BEGIN

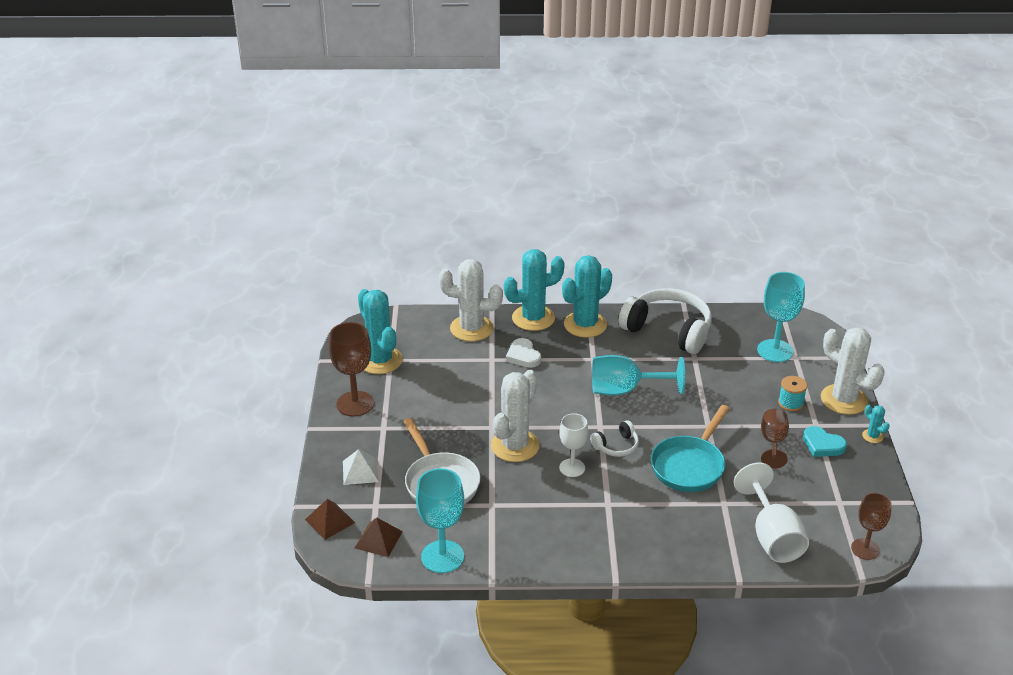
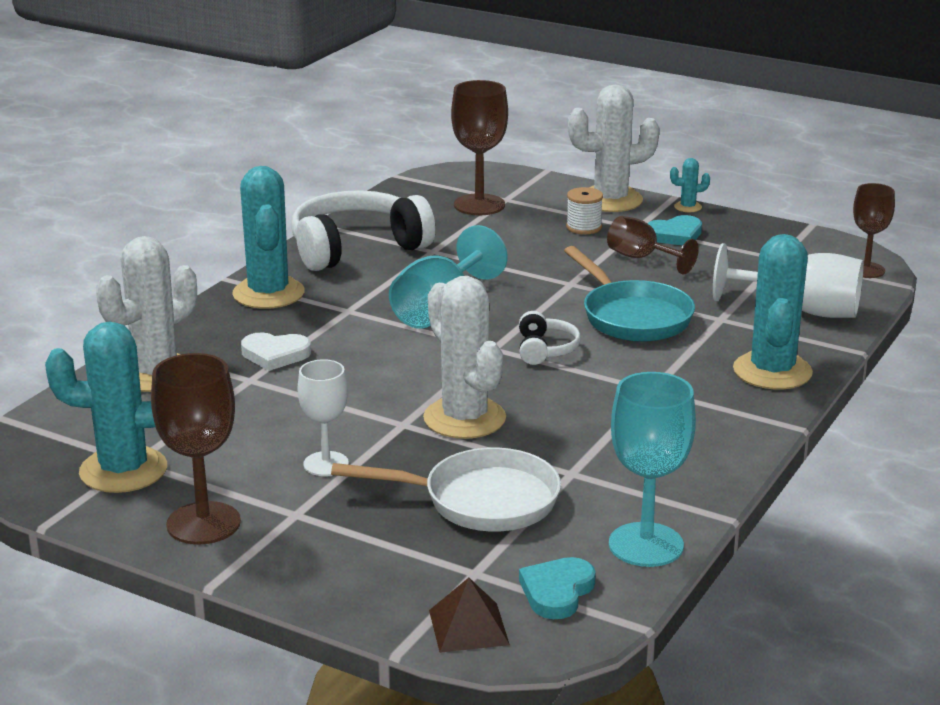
camera: 60 degrees left, 10 degrees down
white pyramid [343,449,379,485] -> none
brown pyramid [355,517,403,557] -> turquoise heart [519,557,596,619]
turquoise cactus [504,249,565,331] -> turquoise cactus moved to [733,234,813,389]
white goblet [559,413,588,477] -> white goblet moved to [298,359,349,476]
turquoise goblet [757,272,805,362] -> brown goblet [451,80,508,215]
turquoise spool [778,376,807,411] -> white spool [566,187,603,234]

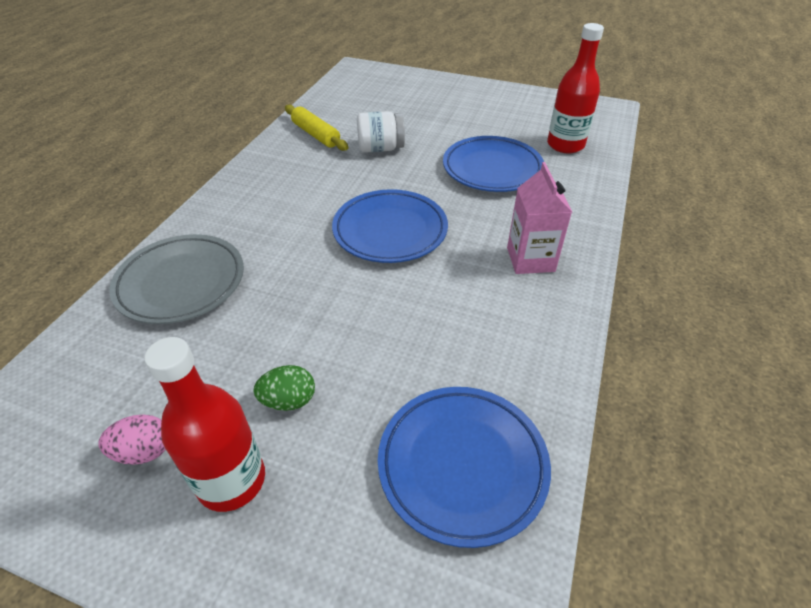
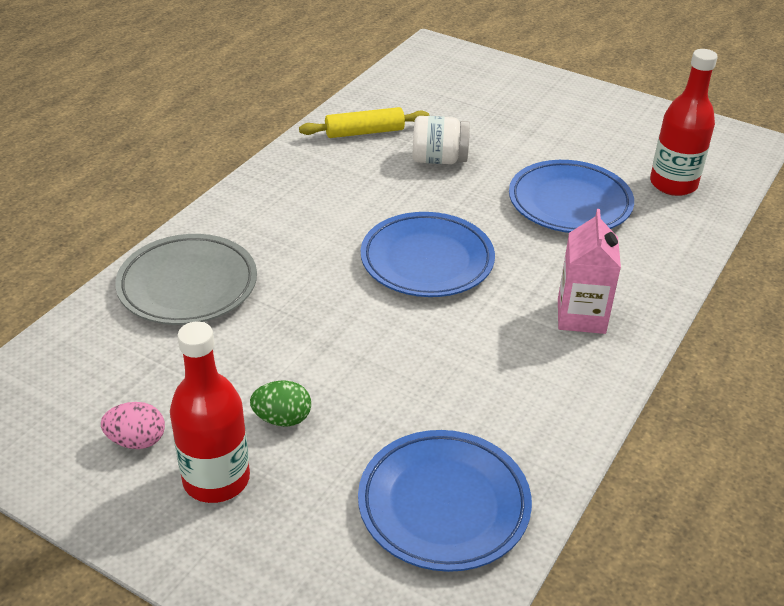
camera: 10 degrees right, 5 degrees down
yellow rolling pin [285,105,348,151] -> yellow rolling pin turned 75 degrees counterclockwise [299,107,429,138]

END

What to do =
If a line comes after the line with "turquoise goblet [757,272,805,362]", it stays out; print exactly every line from the start of the entries up to and including that line, but no pictures.

Response to the exercise =
camera: 60 degrees left, 10 degrees down
white pyramid [343,449,379,485] -> none
brown pyramid [355,517,403,557] -> turquoise heart [519,557,596,619]
turquoise cactus [504,249,565,331] -> turquoise cactus moved to [733,234,813,389]
white goblet [559,413,588,477] -> white goblet moved to [298,359,349,476]
turquoise goblet [757,272,805,362] -> brown goblet [451,80,508,215]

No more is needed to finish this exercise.